(Data extracted from a collection)
= = = =

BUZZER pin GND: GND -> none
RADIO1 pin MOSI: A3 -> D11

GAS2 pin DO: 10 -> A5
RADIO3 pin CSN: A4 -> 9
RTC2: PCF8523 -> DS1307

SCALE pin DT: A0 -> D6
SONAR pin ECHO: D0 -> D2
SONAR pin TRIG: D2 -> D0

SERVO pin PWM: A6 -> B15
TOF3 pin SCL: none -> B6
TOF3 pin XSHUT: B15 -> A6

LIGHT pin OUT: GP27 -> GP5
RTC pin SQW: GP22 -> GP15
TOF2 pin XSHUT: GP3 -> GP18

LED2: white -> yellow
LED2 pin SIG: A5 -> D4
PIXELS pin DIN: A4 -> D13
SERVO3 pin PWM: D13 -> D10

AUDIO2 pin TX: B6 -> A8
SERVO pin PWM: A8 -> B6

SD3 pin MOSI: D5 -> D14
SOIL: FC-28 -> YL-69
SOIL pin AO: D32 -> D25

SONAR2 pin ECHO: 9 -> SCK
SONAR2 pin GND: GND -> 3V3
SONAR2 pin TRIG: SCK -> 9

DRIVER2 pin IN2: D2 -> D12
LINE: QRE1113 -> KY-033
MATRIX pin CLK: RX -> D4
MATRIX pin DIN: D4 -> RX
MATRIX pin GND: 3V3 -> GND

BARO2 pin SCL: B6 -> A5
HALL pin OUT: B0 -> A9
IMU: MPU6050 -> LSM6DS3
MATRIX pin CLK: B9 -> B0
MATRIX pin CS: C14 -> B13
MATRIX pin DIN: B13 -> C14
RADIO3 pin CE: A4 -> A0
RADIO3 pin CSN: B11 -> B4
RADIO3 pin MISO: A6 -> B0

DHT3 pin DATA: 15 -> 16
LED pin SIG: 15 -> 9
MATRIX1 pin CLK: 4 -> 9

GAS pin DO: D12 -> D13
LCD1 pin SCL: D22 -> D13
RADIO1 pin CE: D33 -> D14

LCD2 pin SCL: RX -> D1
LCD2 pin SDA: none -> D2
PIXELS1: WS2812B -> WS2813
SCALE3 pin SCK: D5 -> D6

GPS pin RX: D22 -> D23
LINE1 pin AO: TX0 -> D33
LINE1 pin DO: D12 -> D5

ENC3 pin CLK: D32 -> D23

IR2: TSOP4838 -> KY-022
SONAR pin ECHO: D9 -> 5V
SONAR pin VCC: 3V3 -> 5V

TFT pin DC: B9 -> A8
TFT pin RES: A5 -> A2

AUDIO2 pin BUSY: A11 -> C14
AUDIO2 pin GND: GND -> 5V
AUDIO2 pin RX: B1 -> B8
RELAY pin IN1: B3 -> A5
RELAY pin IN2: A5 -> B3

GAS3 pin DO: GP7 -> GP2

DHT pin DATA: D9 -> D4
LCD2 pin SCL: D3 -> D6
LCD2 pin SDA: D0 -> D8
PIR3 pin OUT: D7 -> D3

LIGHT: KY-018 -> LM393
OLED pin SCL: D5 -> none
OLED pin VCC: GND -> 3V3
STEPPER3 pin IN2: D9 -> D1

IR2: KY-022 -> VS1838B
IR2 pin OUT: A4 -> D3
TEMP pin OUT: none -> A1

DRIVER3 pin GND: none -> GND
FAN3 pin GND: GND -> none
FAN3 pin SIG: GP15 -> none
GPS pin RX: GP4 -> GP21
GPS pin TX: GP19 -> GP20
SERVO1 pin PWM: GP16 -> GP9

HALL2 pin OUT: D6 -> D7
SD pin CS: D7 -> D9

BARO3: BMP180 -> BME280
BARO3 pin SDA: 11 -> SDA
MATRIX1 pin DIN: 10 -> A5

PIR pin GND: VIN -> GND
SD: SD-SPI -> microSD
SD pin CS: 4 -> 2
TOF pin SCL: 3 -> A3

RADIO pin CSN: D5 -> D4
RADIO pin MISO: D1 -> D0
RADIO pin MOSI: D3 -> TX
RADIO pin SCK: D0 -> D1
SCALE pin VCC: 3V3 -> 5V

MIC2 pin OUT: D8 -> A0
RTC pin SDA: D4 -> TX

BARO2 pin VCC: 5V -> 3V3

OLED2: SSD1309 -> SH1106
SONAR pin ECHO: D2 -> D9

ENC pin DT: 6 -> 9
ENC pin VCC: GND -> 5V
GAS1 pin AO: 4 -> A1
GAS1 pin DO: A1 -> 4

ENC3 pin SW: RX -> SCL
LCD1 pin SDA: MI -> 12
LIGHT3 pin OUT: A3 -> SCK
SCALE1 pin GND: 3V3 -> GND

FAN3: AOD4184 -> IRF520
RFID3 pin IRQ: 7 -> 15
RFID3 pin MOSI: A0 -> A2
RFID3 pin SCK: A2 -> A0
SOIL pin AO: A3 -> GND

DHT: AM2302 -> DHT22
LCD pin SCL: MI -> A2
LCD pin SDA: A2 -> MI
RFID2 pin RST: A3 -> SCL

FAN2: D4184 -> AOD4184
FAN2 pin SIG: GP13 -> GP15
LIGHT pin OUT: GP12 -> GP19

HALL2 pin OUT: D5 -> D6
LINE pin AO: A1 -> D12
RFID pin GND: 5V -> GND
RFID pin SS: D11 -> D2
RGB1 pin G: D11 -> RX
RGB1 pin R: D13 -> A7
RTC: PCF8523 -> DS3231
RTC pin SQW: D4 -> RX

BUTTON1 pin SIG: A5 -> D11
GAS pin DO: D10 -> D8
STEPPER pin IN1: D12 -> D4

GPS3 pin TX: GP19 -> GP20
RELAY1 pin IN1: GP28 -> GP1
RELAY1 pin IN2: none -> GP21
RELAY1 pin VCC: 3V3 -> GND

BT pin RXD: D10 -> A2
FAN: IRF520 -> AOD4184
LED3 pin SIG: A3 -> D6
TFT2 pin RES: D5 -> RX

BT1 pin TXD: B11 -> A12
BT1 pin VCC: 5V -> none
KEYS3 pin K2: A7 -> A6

= = = =

WORK TASK:
Transcribe the entries above word for word, from the first line through the line containing "MATRIX pin GND: 3V3 -> GND", and nothing else.

OUTPUT OF THE TASK:
BUZZER pin GND: GND -> none
RADIO1 pin MOSI: A3 -> D11

GAS2 pin DO: 10 -> A5
RADIO3 pin CSN: A4 -> 9
RTC2: PCF8523 -> DS1307

SCALE pin DT: A0 -> D6
SONAR pin ECHO: D0 -> D2
SONAR pin TRIG: D2 -> D0

SERVO pin PWM: A6 -> B15
TOF3 pin SCL: none -> B6
TOF3 pin XSHUT: B15 -> A6

LIGHT pin OUT: GP27 -> GP5
RTC pin SQW: GP22 -> GP15
TOF2 pin XSHUT: GP3 -> GP18

LED2: white -> yellow
LED2 pin SIG: A5 -> D4
PIXELS pin DIN: A4 -> D13
SERVO3 pin PWM: D13 -> D10

AUDIO2 pin TX: B6 -> A8
SERVO pin PWM: A8 -> B6

SD3 pin MOSI: D5 -> D14
SOIL: FC-28 -> YL-69
SOIL pin AO: D32 -> D25

SONAR2 pin ECHO: 9 -> SCK
SONAR2 pin GND: GND -> 3V3
SONAR2 pin TRIG: SCK -> 9

DRIVER2 pin IN2: D2 -> D12
LINE: QRE1113 -> KY-033
MATRIX pin CLK: RX -> D4
MATRIX pin DIN: D4 -> RX
MATRIX pin GND: 3V3 -> GND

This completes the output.